▸ Problem to solve: Go through the entries below. Copy each line in which "none" appears.

▸ Provided records:
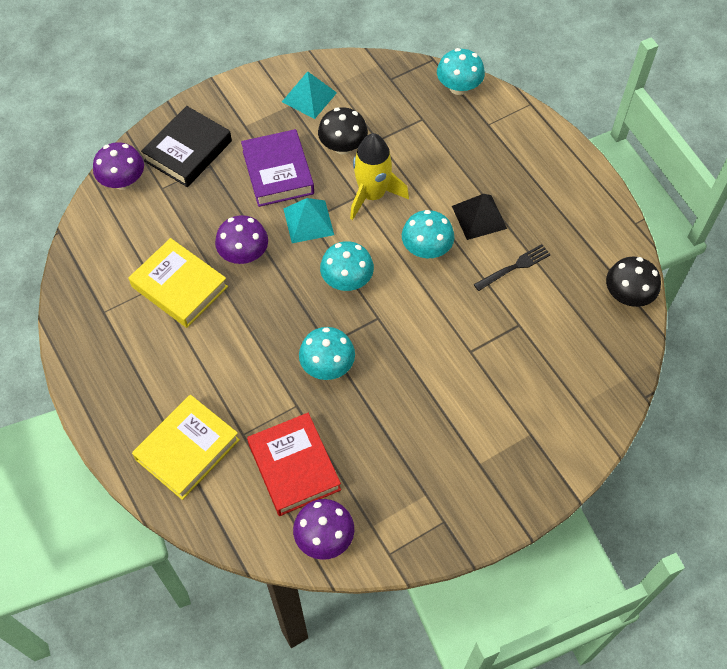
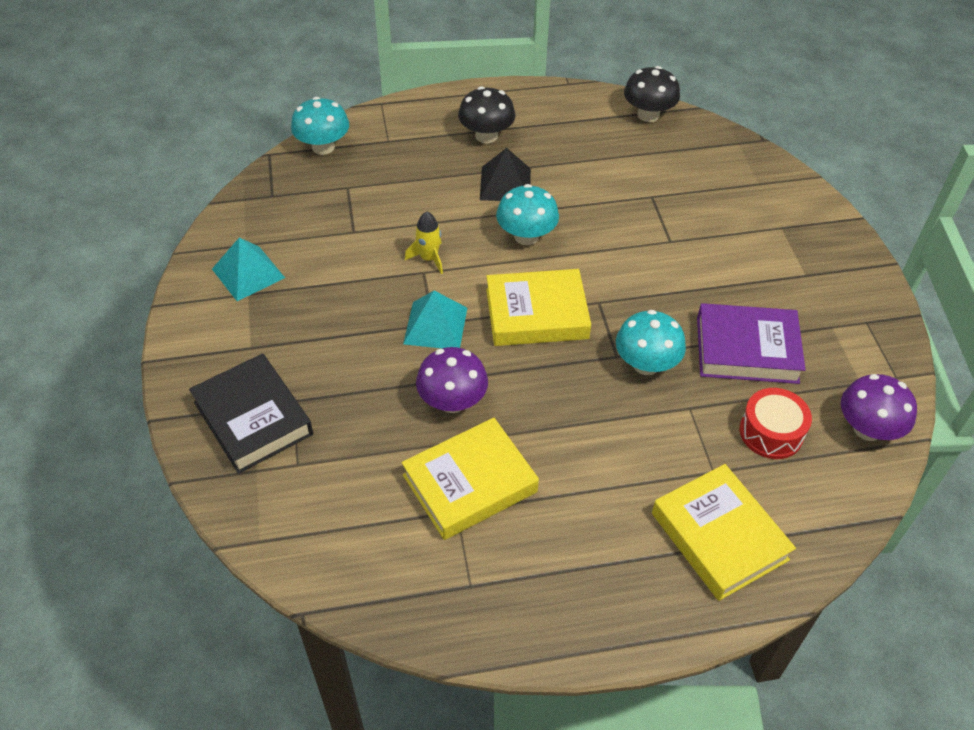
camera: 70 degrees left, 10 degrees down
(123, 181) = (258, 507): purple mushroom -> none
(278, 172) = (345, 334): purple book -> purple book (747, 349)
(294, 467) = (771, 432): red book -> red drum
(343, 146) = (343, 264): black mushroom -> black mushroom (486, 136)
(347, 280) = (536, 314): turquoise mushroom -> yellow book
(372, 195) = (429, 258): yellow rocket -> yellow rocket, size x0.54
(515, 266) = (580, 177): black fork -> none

▸ Output of the task:
(123, 181) = (258, 507): purple mushroom -> none
(515, 266) = (580, 177): black fork -> none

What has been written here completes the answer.